Only the number is wanted: how many lines in the data contain "COIL"?

***** Source material *****

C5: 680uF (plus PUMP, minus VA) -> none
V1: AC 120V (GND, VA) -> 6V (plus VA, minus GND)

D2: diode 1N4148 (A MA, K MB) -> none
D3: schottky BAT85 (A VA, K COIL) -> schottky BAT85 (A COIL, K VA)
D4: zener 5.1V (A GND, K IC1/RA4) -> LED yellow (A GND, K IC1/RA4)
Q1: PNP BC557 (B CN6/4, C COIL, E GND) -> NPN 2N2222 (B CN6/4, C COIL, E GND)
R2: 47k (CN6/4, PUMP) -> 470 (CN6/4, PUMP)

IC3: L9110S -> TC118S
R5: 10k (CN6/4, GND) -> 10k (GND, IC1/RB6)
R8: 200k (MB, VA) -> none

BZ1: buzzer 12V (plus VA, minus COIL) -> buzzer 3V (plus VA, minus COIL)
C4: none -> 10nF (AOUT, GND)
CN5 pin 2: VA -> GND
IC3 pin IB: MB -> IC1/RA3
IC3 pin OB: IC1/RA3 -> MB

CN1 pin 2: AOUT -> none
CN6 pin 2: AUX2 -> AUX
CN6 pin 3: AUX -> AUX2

*****
***** Source material *****

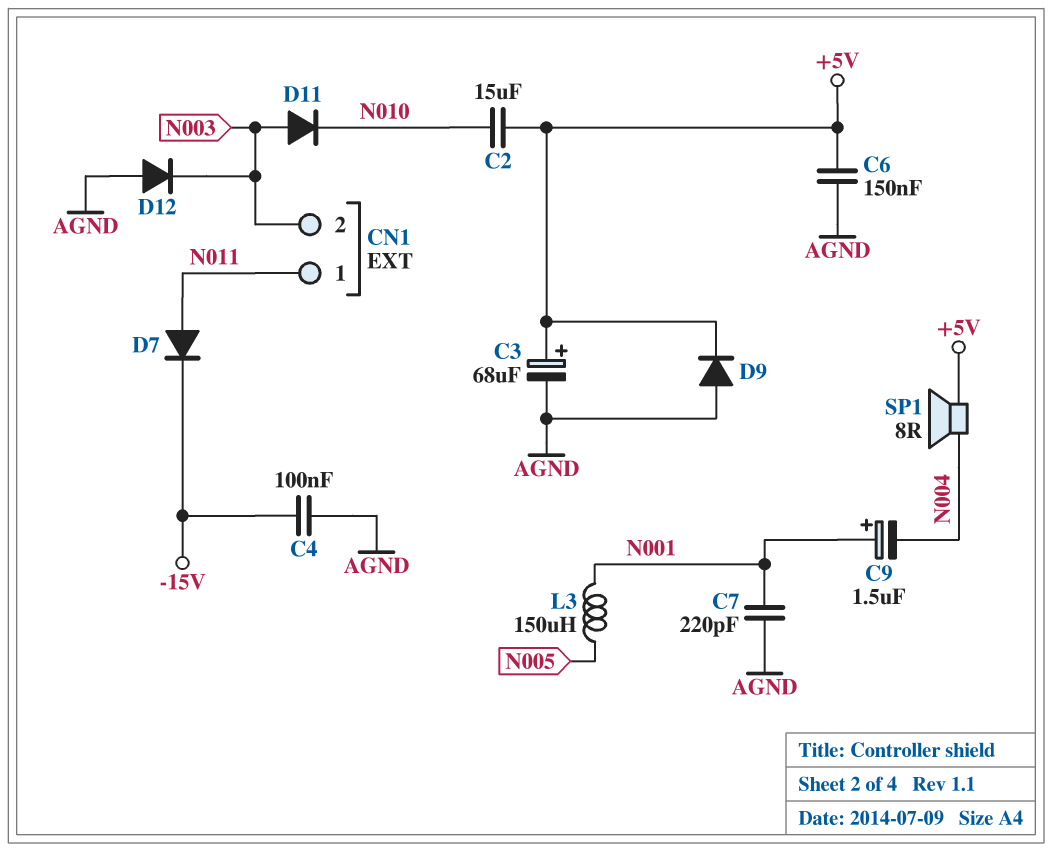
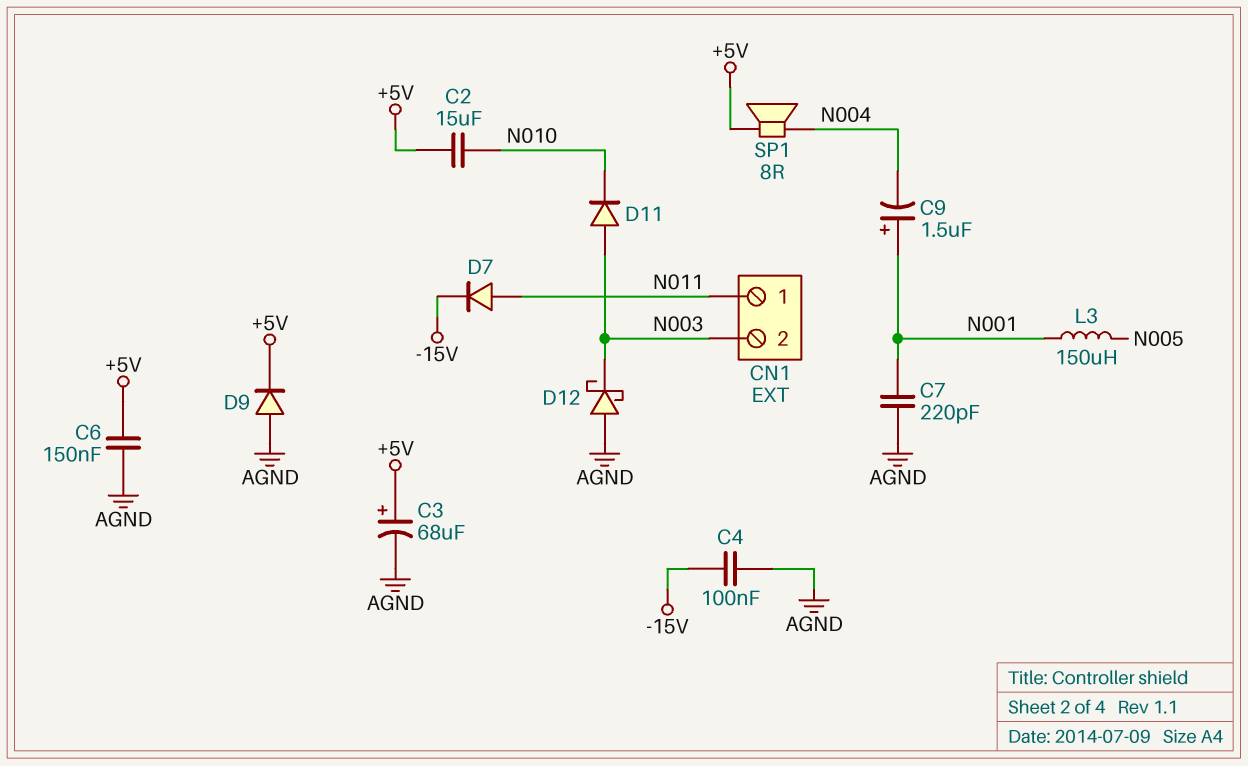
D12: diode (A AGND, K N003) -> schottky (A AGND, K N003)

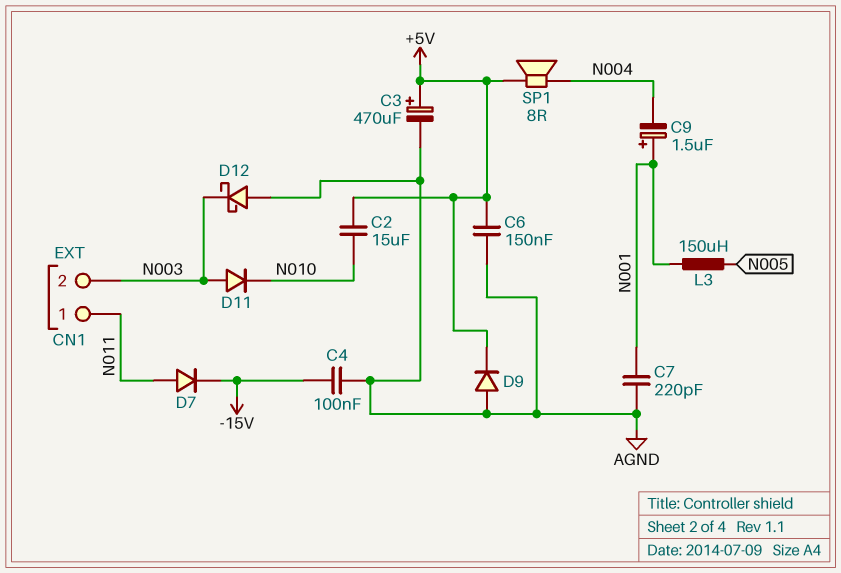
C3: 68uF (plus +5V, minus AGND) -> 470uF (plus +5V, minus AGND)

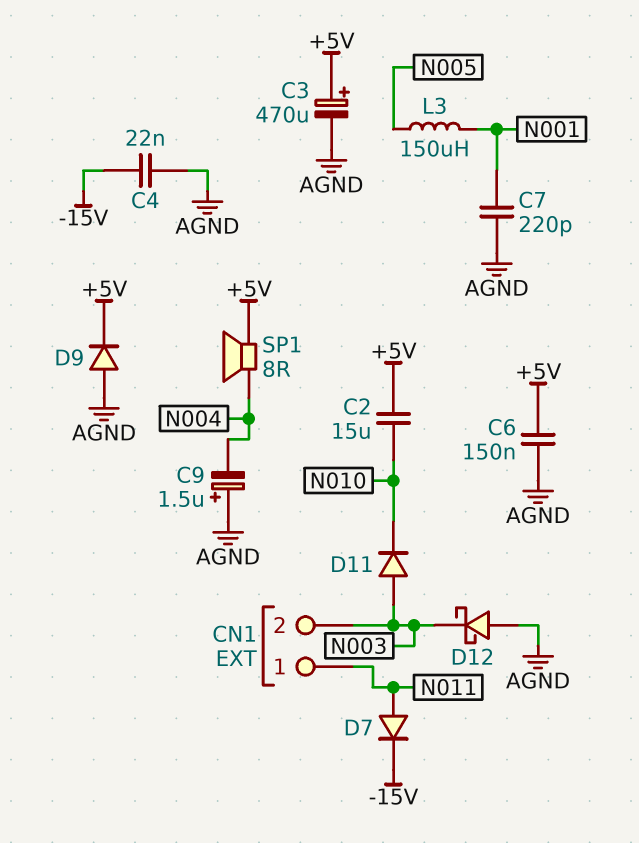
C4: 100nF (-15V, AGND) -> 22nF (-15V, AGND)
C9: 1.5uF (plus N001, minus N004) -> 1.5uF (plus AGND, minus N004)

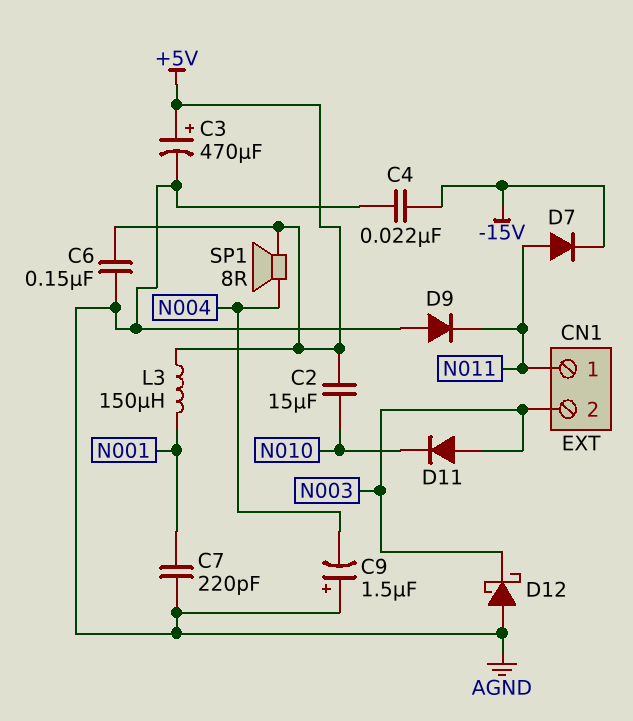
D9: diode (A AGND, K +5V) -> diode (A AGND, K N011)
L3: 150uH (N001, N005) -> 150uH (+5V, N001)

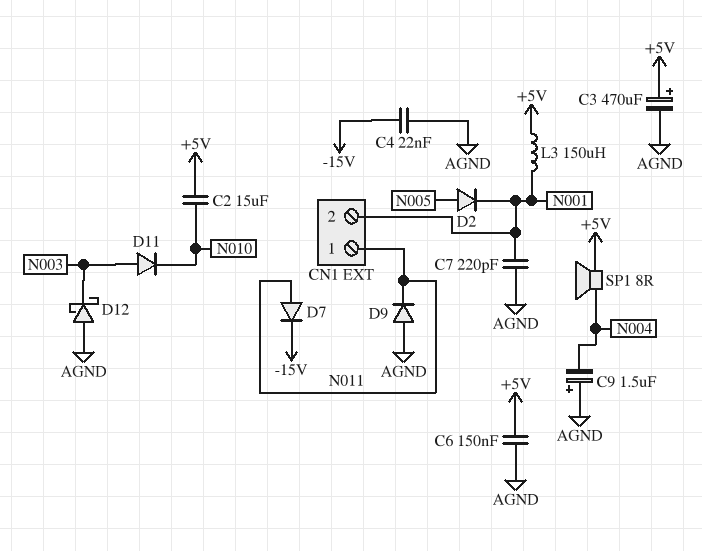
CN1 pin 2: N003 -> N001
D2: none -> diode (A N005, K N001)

*****

== Problem solution ==
3